• [Records supplied]
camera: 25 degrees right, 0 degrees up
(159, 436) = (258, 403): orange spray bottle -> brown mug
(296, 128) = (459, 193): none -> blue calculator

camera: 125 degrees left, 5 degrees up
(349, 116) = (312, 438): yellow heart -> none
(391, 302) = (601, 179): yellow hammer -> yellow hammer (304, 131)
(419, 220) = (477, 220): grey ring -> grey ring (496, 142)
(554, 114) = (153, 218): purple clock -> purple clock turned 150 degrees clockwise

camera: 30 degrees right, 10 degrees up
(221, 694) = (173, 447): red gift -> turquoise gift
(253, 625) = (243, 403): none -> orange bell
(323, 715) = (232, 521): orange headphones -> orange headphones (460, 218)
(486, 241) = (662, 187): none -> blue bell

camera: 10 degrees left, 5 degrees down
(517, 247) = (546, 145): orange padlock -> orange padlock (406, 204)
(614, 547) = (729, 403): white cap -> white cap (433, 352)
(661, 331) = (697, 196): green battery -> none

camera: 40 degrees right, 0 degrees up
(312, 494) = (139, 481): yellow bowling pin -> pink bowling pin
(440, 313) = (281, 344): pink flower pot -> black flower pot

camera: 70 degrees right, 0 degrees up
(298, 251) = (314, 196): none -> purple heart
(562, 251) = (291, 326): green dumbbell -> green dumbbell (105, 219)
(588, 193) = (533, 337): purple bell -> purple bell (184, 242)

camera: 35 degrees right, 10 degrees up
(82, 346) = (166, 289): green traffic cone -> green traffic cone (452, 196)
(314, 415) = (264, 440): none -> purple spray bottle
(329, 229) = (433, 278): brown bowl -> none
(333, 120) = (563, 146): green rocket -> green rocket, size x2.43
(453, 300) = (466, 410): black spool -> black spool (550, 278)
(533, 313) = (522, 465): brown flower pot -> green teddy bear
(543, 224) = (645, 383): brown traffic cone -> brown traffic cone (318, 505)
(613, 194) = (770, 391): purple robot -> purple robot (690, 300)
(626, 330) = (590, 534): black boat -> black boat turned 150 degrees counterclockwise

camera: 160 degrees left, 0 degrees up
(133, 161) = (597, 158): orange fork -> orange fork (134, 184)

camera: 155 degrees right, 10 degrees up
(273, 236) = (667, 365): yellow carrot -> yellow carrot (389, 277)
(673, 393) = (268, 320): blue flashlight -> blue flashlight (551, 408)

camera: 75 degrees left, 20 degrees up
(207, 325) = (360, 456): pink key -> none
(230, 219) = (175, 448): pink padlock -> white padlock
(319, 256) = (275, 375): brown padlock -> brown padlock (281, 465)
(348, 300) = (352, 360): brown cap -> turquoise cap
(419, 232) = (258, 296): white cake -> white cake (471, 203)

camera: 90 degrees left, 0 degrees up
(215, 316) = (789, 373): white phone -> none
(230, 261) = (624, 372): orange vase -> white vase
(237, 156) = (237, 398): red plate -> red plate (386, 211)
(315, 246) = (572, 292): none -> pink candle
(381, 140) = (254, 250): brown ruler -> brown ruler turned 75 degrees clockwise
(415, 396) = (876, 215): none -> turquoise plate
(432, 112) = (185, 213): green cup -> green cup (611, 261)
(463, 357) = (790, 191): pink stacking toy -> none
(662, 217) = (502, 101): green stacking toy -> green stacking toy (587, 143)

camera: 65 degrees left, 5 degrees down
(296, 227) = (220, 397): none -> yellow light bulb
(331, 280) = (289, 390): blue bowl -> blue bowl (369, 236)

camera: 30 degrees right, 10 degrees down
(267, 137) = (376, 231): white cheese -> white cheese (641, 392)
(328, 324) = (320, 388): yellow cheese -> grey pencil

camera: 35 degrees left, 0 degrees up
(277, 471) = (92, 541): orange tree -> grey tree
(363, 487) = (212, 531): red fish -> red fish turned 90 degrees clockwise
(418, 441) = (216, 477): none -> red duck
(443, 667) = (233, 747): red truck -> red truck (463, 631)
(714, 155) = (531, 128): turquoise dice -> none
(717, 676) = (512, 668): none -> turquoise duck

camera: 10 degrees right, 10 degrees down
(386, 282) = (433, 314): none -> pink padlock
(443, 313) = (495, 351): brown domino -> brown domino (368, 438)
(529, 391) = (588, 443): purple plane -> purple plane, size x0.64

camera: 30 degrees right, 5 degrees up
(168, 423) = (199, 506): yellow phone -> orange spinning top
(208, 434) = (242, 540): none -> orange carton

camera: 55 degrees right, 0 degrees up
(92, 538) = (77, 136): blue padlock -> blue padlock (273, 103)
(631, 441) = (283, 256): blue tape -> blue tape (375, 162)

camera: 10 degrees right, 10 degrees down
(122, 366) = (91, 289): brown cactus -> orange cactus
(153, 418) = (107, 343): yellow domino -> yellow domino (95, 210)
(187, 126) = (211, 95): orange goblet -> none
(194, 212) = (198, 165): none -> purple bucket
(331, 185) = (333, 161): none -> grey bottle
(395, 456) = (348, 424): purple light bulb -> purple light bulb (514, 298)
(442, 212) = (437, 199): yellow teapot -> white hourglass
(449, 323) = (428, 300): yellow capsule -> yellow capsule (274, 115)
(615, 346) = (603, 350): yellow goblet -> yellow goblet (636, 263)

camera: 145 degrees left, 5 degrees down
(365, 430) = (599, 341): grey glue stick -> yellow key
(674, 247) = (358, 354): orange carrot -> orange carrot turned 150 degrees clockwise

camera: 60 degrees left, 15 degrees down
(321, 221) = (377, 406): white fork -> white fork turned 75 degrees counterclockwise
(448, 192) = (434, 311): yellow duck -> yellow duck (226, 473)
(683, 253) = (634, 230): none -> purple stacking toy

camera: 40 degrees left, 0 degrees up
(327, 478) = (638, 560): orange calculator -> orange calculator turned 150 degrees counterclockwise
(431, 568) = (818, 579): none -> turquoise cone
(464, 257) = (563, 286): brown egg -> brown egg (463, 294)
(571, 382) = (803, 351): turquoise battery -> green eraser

• [What the task asks] Could you copy exactly the lines from the first line of the records above through the line containing "camera: 35 degrees right, 10 degrees up", both included, and nothing else?

• [Result below]
camera: 25 degrees right, 0 degrees up
(159, 436) = (258, 403): orange spray bottle -> brown mug
(296, 128) = (459, 193): none -> blue calculator

camera: 125 degrees left, 5 degrees up
(349, 116) = (312, 438): yellow heart -> none
(391, 302) = (601, 179): yellow hammer -> yellow hammer (304, 131)
(419, 220) = (477, 220): grey ring -> grey ring (496, 142)
(554, 114) = (153, 218): purple clock -> purple clock turned 150 degrees clockwise

camera: 30 degrees right, 10 degrees up
(221, 694) = (173, 447): red gift -> turquoise gift
(253, 625) = (243, 403): none -> orange bell
(323, 715) = (232, 521): orange headphones -> orange headphones (460, 218)
(486, 241) = (662, 187): none -> blue bell

camera: 10 degrees left, 5 degrees down
(517, 247) = (546, 145): orange padlock -> orange padlock (406, 204)
(614, 547) = (729, 403): white cap -> white cap (433, 352)
(661, 331) = (697, 196): green battery -> none

camera: 40 degrees right, 0 degrees up
(312, 494) = (139, 481): yellow bowling pin -> pink bowling pin
(440, 313) = (281, 344): pink flower pot -> black flower pot

camera: 70 degrees right, 0 degrees up
(298, 251) = (314, 196): none -> purple heart
(562, 251) = (291, 326): green dumbbell -> green dumbbell (105, 219)
(588, 193) = (533, 337): purple bell -> purple bell (184, 242)

camera: 35 degrees right, 10 degrees up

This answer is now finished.